What you have to do
Copy out every line of the entries below, word for word and in the same order.

Input for this task
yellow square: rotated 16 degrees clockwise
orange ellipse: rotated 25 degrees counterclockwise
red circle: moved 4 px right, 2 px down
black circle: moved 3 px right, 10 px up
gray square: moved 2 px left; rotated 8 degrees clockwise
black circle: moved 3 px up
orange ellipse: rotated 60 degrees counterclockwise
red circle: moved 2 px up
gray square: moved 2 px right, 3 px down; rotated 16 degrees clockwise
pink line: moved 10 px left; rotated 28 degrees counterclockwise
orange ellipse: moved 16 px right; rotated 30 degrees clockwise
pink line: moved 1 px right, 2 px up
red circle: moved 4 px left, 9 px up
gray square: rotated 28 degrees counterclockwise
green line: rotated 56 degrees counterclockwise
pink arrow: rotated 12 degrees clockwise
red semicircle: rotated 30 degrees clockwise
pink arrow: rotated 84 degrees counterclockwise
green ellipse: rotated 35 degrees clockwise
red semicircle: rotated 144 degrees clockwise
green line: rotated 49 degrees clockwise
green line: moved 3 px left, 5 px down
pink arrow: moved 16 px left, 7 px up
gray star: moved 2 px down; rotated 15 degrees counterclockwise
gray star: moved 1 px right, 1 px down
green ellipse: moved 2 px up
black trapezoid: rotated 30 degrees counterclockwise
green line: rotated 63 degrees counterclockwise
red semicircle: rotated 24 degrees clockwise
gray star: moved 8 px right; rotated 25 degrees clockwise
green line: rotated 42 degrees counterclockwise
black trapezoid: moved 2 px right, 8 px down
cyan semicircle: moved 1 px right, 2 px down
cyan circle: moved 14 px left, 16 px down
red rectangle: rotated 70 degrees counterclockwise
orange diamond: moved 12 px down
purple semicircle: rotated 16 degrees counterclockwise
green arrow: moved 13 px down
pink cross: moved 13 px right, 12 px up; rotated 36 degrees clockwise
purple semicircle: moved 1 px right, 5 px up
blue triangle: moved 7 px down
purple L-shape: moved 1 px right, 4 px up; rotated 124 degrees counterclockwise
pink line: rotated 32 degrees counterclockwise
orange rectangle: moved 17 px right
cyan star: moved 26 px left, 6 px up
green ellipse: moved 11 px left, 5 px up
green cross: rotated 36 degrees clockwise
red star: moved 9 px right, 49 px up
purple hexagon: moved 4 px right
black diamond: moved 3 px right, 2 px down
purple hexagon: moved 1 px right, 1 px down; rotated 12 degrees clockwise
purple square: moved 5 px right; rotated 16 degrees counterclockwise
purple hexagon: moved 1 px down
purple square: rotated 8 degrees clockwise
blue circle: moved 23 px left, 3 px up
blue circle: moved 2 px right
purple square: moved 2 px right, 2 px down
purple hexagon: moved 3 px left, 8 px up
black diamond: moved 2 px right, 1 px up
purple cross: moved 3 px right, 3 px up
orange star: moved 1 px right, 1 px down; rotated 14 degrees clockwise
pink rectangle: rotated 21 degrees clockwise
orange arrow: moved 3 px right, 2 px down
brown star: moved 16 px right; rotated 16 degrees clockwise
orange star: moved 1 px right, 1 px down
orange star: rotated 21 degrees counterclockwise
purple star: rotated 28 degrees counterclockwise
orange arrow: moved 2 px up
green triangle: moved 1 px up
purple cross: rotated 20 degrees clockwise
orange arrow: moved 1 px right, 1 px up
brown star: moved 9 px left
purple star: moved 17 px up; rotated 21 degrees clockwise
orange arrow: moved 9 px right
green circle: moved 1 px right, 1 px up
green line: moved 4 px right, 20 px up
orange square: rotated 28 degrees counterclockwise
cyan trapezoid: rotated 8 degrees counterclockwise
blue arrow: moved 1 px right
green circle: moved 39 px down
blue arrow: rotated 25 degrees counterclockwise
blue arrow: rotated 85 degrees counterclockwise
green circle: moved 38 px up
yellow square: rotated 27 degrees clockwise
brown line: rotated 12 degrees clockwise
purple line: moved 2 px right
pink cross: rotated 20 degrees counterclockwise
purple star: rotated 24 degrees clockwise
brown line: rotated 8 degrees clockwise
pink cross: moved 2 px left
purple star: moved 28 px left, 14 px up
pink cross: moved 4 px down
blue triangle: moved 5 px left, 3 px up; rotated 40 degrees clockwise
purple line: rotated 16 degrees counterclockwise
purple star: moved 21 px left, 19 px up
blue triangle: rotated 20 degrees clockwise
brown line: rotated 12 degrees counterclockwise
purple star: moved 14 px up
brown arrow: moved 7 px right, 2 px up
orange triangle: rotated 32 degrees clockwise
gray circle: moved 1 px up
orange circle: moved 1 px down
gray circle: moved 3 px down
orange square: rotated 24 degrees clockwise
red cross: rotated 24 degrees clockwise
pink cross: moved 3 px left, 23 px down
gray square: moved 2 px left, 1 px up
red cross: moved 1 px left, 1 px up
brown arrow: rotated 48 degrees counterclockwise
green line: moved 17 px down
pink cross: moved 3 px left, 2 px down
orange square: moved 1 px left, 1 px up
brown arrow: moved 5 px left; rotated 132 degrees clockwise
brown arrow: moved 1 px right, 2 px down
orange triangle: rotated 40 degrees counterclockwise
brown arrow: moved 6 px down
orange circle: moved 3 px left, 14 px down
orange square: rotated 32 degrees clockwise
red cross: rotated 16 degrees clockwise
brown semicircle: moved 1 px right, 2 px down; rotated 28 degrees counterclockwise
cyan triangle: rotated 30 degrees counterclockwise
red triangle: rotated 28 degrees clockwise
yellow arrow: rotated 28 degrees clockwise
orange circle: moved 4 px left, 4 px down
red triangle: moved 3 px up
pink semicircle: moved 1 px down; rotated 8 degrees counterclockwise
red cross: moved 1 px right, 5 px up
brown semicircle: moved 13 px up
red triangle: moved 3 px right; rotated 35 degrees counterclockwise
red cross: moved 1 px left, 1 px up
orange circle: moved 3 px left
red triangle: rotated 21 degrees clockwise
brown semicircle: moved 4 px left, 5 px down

Answer to this problem
yellow square: rotated 16 degrees clockwise
orange ellipse: rotated 25 degrees counterclockwise
red circle: moved 4 px right, 2 px down
black circle: moved 3 px right, 10 px up
gray square: moved 2 px left; rotated 8 degrees clockwise
black circle: moved 3 px up
orange ellipse: rotated 60 degrees counterclockwise
red circle: moved 2 px up
gray square: moved 2 px right, 3 px down; rotated 16 degrees clockwise
pink line: moved 10 px left; rotated 28 degrees counterclockwise
orange ellipse: moved 16 px right; rotated 30 degrees clockwise
pink line: moved 1 px right, 2 px up
red circle: moved 4 px left, 9 px up
gray square: rotated 28 degrees counterclockwise
green line: rotated 56 degrees counterclockwise
pink arrow: rotated 12 degrees clockwise
red semicircle: rotated 30 degrees clockwise
pink arrow: rotated 84 degrees counterclockwise
green ellipse: rotated 35 degrees clockwise
red semicircle: rotated 144 degrees clockwise
green line: rotated 49 degrees clockwise
green line: moved 3 px left, 5 px down
pink arrow: moved 16 px left, 7 px up
gray star: moved 2 px down; rotated 15 degrees counterclockwise
gray star: moved 1 px right, 1 px down
green ellipse: moved 2 px up
black trapezoid: rotated 30 degrees counterclockwise
green line: rotated 63 degrees counterclockwise
red semicircle: rotated 24 degrees clockwise
gray star: moved 8 px right; rotated 25 degrees clockwise
green line: rotated 42 degrees counterclockwise
black trapezoid: moved 2 px right, 8 px down
cyan semicircle: moved 1 px right, 2 px down
cyan circle: moved 14 px left, 16 px down
red rectangle: rotated 70 degrees counterclockwise
orange diamond: moved 12 px down
purple semicircle: rotated 16 degrees counterclockwise
green arrow: moved 13 px down
pink cross: moved 13 px right, 12 px up; rotated 36 degrees clockwise
purple semicircle: moved 1 px right, 5 px up
blue triangle: moved 7 px down
purple L-shape: moved 1 px right, 4 px up; rotated 124 degrees counterclockwise
pink line: rotated 32 degrees counterclockwise
orange rectangle: moved 17 px right
cyan star: moved 26 px left, 6 px up
green ellipse: moved 11 px left, 5 px up
green cross: rotated 36 degrees clockwise
red star: moved 9 px right, 49 px up
purple hexagon: moved 4 px right
black diamond: moved 3 px right, 2 px down
purple hexagon: moved 1 px right, 1 px down; rotated 12 degrees clockwise
purple square: moved 5 px right; rotated 16 degrees counterclockwise
purple hexagon: moved 1 px down
purple square: rotated 8 degrees clockwise
blue circle: moved 23 px left, 3 px up
blue circle: moved 2 px right
purple square: moved 2 px right, 2 px down
purple hexagon: moved 3 px left, 8 px up
black diamond: moved 2 px right, 1 px up
purple cross: moved 3 px right, 3 px up
orange star: moved 1 px right, 1 px down; rotated 14 degrees clockwise
pink rectangle: rotated 21 degrees clockwise
orange arrow: moved 3 px right, 2 px down
brown star: moved 16 px right; rotated 16 degrees clockwise
orange star: moved 1 px right, 1 px down
orange star: rotated 21 degrees counterclockwise
purple star: rotated 28 degrees counterclockwise
orange arrow: moved 2 px up
green triangle: moved 1 px up
purple cross: rotated 20 degrees clockwise
orange arrow: moved 1 px right, 1 px up
brown star: moved 9 px left
purple star: moved 17 px up; rotated 21 degrees clockwise
orange arrow: moved 9 px right
green circle: moved 1 px right, 1 px up
green line: moved 4 px right, 20 px up
orange square: rotated 28 degrees counterclockwise
cyan trapezoid: rotated 8 degrees counterclockwise
blue arrow: moved 1 px right
green circle: moved 39 px down
blue arrow: rotated 25 degrees counterclockwise
blue arrow: rotated 85 degrees counterclockwise
green circle: moved 38 px up
yellow square: rotated 27 degrees clockwise
brown line: rotated 12 degrees clockwise
purple line: moved 2 px right
pink cross: rotated 20 degrees counterclockwise
purple star: rotated 24 degrees clockwise
brown line: rotated 8 degrees clockwise
pink cross: moved 2 px left
purple star: moved 28 px left, 14 px up
pink cross: moved 4 px down
blue triangle: moved 5 px left, 3 px up; rotated 40 degrees clockwise
purple line: rotated 16 degrees counterclockwise
purple star: moved 21 px left, 19 px up
blue triangle: rotated 20 degrees clockwise
brown line: rotated 12 degrees counterclockwise
purple star: moved 14 px up
brown arrow: moved 7 px right, 2 px up
orange triangle: rotated 32 degrees clockwise
gray circle: moved 1 px up
orange circle: moved 1 px down
gray circle: moved 3 px down
orange square: rotated 24 degrees clockwise
red cross: rotated 24 degrees clockwise
pink cross: moved 3 px left, 23 px down
gray square: moved 2 px left, 1 px up
red cross: moved 1 px left, 1 px up
brown arrow: rotated 48 degrees counterclockwise
green line: moved 17 px down
pink cross: moved 3 px left, 2 px down
orange square: moved 1 px left, 1 px up
brown arrow: moved 5 px left; rotated 132 degrees clockwise
brown arrow: moved 1 px right, 2 px down
orange triangle: rotated 40 degrees counterclockwise
brown arrow: moved 6 px down
orange circle: moved 3 px left, 14 px down
orange square: rotated 32 degrees clockwise
red cross: rotated 16 degrees clockwise
brown semicircle: moved 1 px right, 2 px down; rotated 28 degrees counterclockwise
cyan triangle: rotated 30 degrees counterclockwise
red triangle: rotated 28 degrees clockwise
yellow arrow: rotated 28 degrees clockwise
orange circle: moved 4 px left, 4 px down
red triangle: moved 3 px up
pink semicircle: moved 1 px down; rotated 8 degrees counterclockwise
red cross: moved 1 px right, 5 px up
brown semicircle: moved 13 px up
red triangle: moved 3 px right; rotated 35 degrees counterclockwise
red cross: moved 1 px left, 1 px up
orange circle: moved 3 px left
red triangle: rotated 21 degrees clockwise
brown semicircle: moved 4 px left, 5 px down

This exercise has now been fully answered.